Your instructions:
Print each line of the material again, keeping everything exact.

Input data:
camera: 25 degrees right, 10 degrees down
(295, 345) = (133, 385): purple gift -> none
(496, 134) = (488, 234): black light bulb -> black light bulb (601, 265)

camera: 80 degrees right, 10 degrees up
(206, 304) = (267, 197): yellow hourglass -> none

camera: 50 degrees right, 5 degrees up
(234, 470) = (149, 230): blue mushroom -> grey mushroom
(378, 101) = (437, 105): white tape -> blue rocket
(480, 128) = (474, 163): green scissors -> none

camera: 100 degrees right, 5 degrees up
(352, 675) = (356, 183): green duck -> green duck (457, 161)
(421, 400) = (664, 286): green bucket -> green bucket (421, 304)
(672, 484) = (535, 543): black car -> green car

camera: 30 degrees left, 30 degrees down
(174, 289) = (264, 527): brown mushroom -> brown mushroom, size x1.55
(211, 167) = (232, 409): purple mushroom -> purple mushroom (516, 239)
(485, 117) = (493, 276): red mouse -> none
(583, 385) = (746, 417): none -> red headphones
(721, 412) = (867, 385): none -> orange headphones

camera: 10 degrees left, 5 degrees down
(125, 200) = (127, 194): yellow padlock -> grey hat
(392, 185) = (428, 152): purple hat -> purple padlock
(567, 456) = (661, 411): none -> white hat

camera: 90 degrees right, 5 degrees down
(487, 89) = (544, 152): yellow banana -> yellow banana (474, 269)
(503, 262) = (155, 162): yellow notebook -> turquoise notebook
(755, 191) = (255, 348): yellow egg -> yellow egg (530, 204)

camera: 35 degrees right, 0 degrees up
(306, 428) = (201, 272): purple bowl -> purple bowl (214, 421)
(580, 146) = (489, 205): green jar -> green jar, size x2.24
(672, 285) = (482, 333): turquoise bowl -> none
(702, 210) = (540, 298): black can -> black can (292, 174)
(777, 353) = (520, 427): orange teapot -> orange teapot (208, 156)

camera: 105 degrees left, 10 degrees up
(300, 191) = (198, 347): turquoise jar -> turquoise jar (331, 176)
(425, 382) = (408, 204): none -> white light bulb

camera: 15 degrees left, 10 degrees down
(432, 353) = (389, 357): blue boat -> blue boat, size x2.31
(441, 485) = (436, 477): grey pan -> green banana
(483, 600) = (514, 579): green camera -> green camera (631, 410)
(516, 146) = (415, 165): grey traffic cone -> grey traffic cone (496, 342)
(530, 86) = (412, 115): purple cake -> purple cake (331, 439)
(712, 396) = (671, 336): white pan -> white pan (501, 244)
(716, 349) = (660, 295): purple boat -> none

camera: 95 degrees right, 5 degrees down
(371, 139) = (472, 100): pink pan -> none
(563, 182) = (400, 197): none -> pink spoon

Written reply:
camera: 25 degrees right, 10 degrees down
(295, 345) = (133, 385): purple gift -> none
(496, 134) = (488, 234): black light bulb -> black light bulb (601, 265)

camera: 80 degrees right, 10 degrees up
(206, 304) = (267, 197): yellow hourglass -> none

camera: 50 degrees right, 5 degrees up
(234, 470) = (149, 230): blue mushroom -> grey mushroom
(378, 101) = (437, 105): white tape -> blue rocket
(480, 128) = (474, 163): green scissors -> none

camera: 100 degrees right, 5 degrees up
(352, 675) = (356, 183): green duck -> green duck (457, 161)
(421, 400) = (664, 286): green bucket -> green bucket (421, 304)
(672, 484) = (535, 543): black car -> green car

camera: 30 degrees left, 30 degrees down
(174, 289) = (264, 527): brown mushroom -> brown mushroom, size x1.55
(211, 167) = (232, 409): purple mushroom -> purple mushroom (516, 239)
(485, 117) = (493, 276): red mouse -> none
(583, 385) = (746, 417): none -> red headphones
(721, 412) = (867, 385): none -> orange headphones

camera: 10 degrees left, 5 degrees down
(125, 200) = (127, 194): yellow padlock -> grey hat
(392, 185) = (428, 152): purple hat -> purple padlock
(567, 456) = (661, 411): none -> white hat

camera: 90 degrees right, 5 degrees down
(487, 89) = (544, 152): yellow banana -> yellow banana (474, 269)
(503, 262) = (155, 162): yellow notebook -> turquoise notebook
(755, 191) = (255, 348): yellow egg -> yellow egg (530, 204)

camera: 35 degrees right, 0 degrees up
(306, 428) = (201, 272): purple bowl -> purple bowl (214, 421)
(580, 146) = (489, 205): green jar -> green jar, size x2.24
(672, 285) = (482, 333): turquoise bowl -> none
(702, 210) = (540, 298): black can -> black can (292, 174)
(777, 353) = (520, 427): orange teapot -> orange teapot (208, 156)

camera: 105 degrees left, 10 degrees up
(300, 191) = (198, 347): turquoise jar -> turquoise jar (331, 176)
(425, 382) = (408, 204): none -> white light bulb

camera: 15 degrees left, 10 degrees down
(432, 353) = (389, 357): blue boat -> blue boat, size x2.31
(441, 485) = (436, 477): grey pan -> green banana
(483, 600) = (514, 579): green camera -> green camera (631, 410)
(516, 146) = (415, 165): grey traffic cone -> grey traffic cone (496, 342)
(530, 86) = (412, 115): purple cake -> purple cake (331, 439)
(712, 396) = (671, 336): white pan -> white pan (501, 244)
(716, 349) = (660, 295): purple boat -> none

camera: 95 degrees right, 5 degrees down
(371, 139) = (472, 100): pink pan -> none
(563, 182) = (400, 197): none -> pink spoon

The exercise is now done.